- What you are asked to do: Please rewrite all of the records below with "top-left" changed to "upper-left" and every other part kept the same. Leave the pictures out.

- The input:
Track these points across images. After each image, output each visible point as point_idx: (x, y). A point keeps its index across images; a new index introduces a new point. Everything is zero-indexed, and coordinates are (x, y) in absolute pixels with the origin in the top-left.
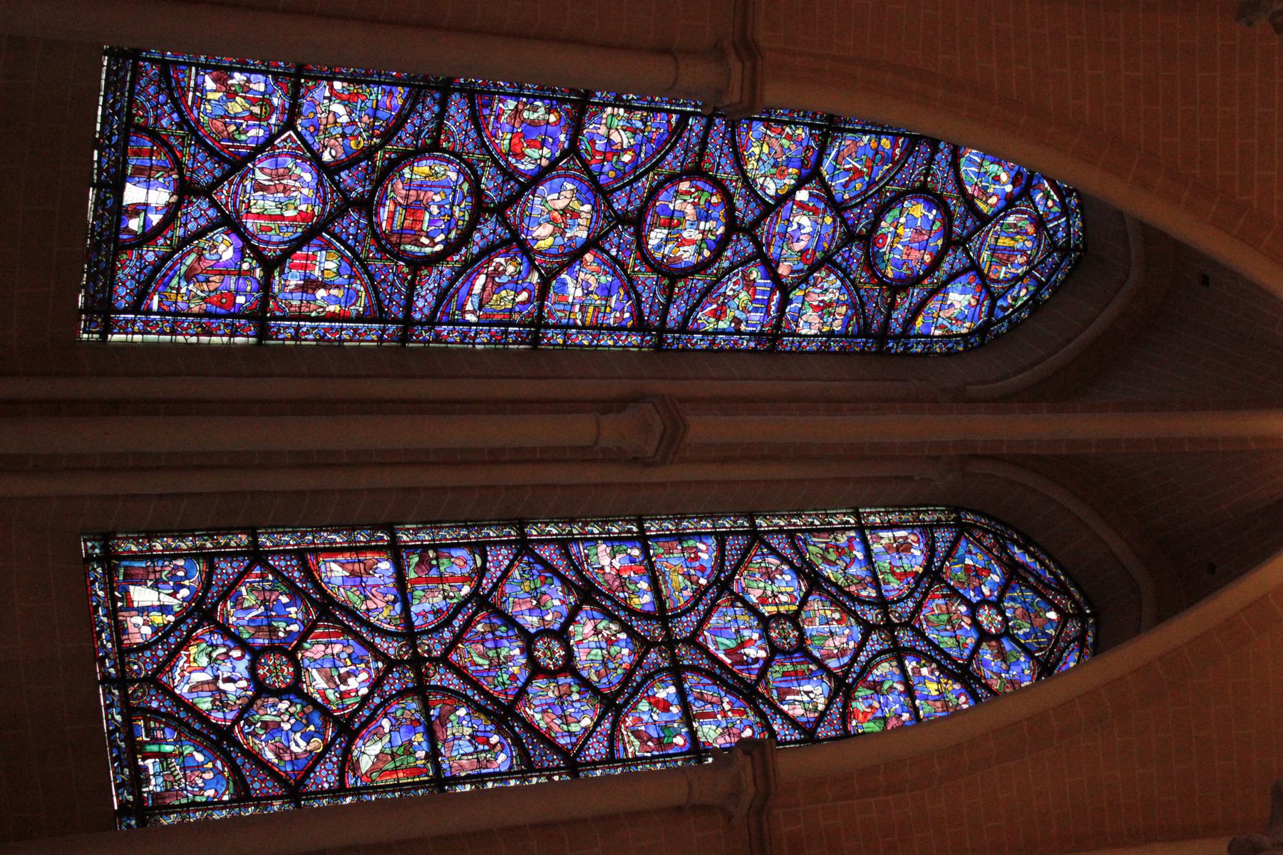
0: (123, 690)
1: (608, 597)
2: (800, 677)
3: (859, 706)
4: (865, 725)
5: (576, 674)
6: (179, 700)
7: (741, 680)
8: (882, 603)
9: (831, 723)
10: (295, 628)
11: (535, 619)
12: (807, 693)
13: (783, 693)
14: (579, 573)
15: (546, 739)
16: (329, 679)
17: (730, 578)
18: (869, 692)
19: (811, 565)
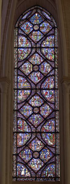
0: (37, 178)
1: (27, 98)
2: (44, 68)
5: (40, 107)
6: (40, 170)
7: (43, 78)
8: (32, 48)
9: (52, 64)
10: (29, 151)
12: (47, 67)
13: (46, 71)
16: (38, 147)
17: (26, 75)
19: (24, 59)
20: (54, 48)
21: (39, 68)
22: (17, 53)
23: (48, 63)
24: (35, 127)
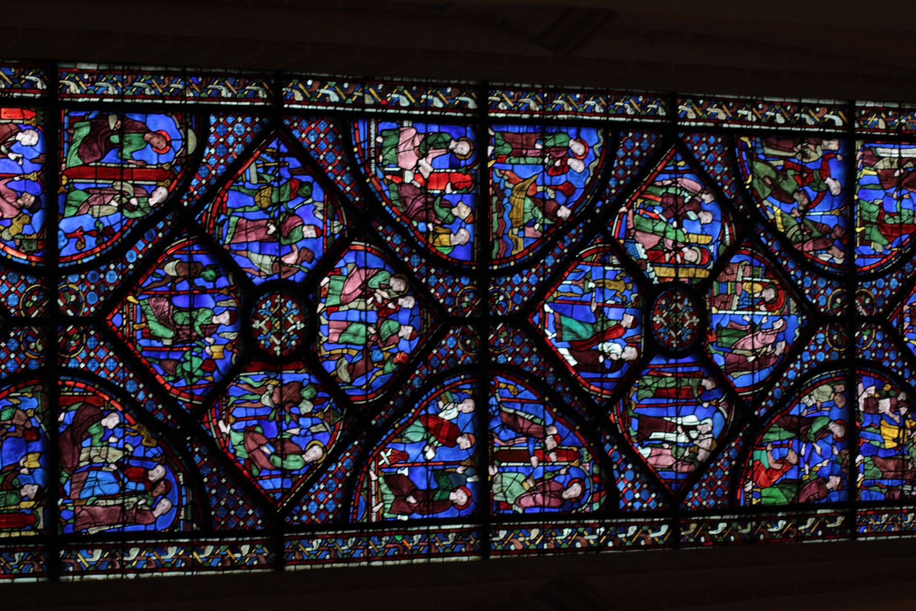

- Complete response:
Track these points across images. After each image, output each visible point as point_idx: (x, y). A point keeps its index across images; a new index introduces a new point. Everything is zero-indexed, and coordinates are (x, y) in absolute pixels with the origin in the upper-left.
0: (123, 690)
1: (608, 597)
2: (800, 677)
3: (859, 706)
4: (865, 725)
5: (576, 674)
6: (179, 700)
7: (741, 680)
8: (882, 603)
9: (831, 723)
10: (295, 628)
11: (535, 619)
12: (807, 693)
13: (783, 693)
14: (579, 573)
15: (546, 739)
16: (329, 679)
17: (730, 578)
18: (869, 692)
19: (811, 565)
0: (37, 178)
1: (27, 98)
2: (44, 68)
5: (40, 107)
6: (40, 170)
7: (43, 78)
8: (32, 48)
9: (52, 64)
10: (29, 151)
12: (47, 67)
13: (46, 71)
16: (38, 147)
17: (26, 75)
19: (24, 59)
20: (54, 48)
21: (39, 68)
22: (17, 53)
23: (48, 63)
24: (35, 127)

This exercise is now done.